◆ Description of the task ◆
Write each entry again exactly as shown, but without the images it holds.

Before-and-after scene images

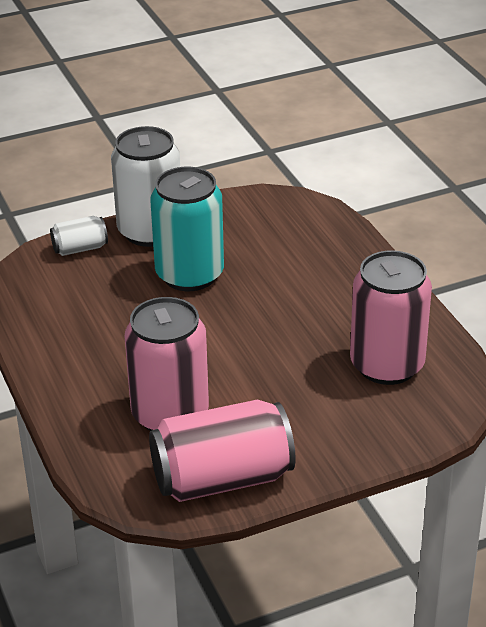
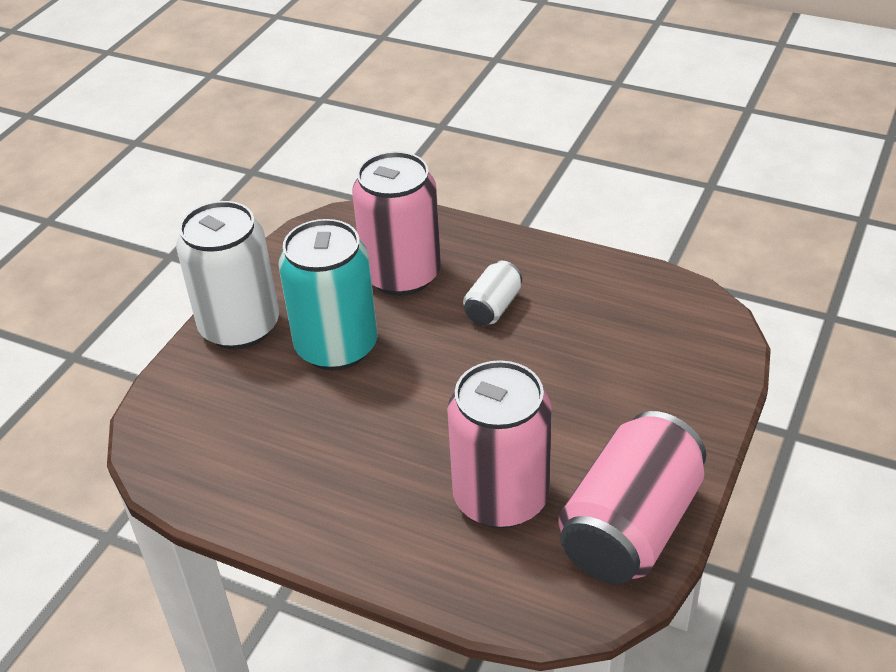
camera: 40 degrees left, 5 degrees up
(80, 248) = (187, 387): white can -> white can (493, 307)
(387, 365) = (620, 323): pink can -> pink can (402, 275)

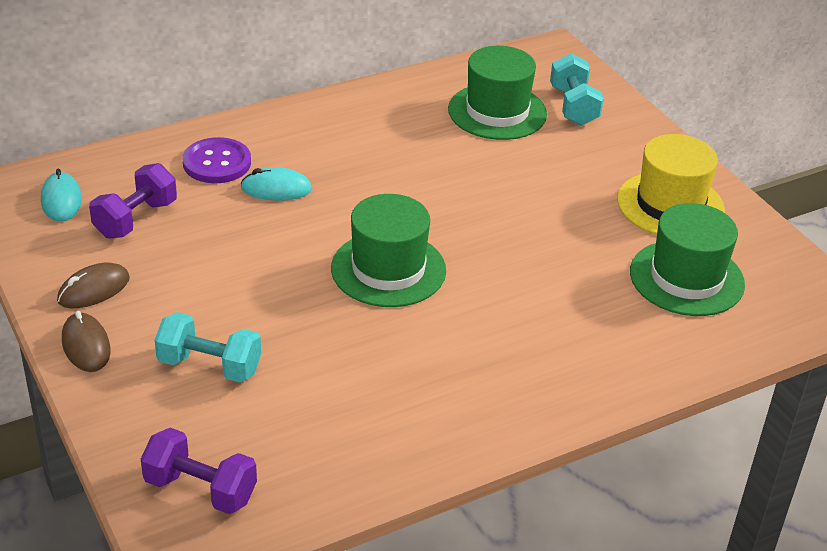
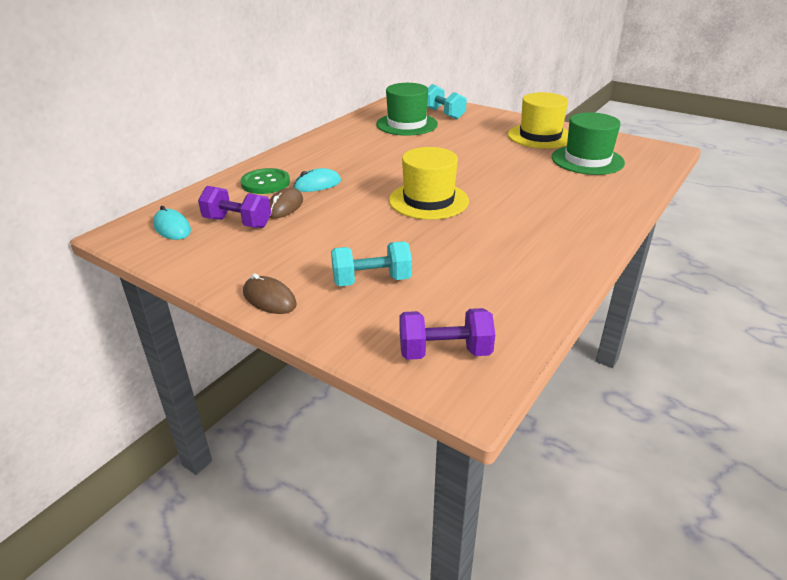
camera: 25 degrees left, 5 degrees down
(93, 289) = (244, 267): brown mouse -> brown mouse (285, 207)
(136, 219) = (237, 223): purple dumbbell -> purple dumbbell turned 75 degrees counterclockwise
(217, 163) = (265, 183): purple button -> green button
(388, 269) = (428, 200): green hat -> yellow hat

◆ Answer to the exercise ◆
camera: 40 degrees left, 5 degrees up
(80, 248) = (187, 387): white can -> white can (493, 307)
(387, 365) = (620, 323): pink can -> pink can (402, 275)

camera: 25 degrees left, 5 degrees down
(93, 289) = (244, 267): brown mouse -> brown mouse (285, 207)
(136, 219) = (237, 223): purple dumbbell -> purple dumbbell turned 75 degrees counterclockwise
(217, 163) = (265, 183): purple button -> green button
(388, 269) = (428, 200): green hat -> yellow hat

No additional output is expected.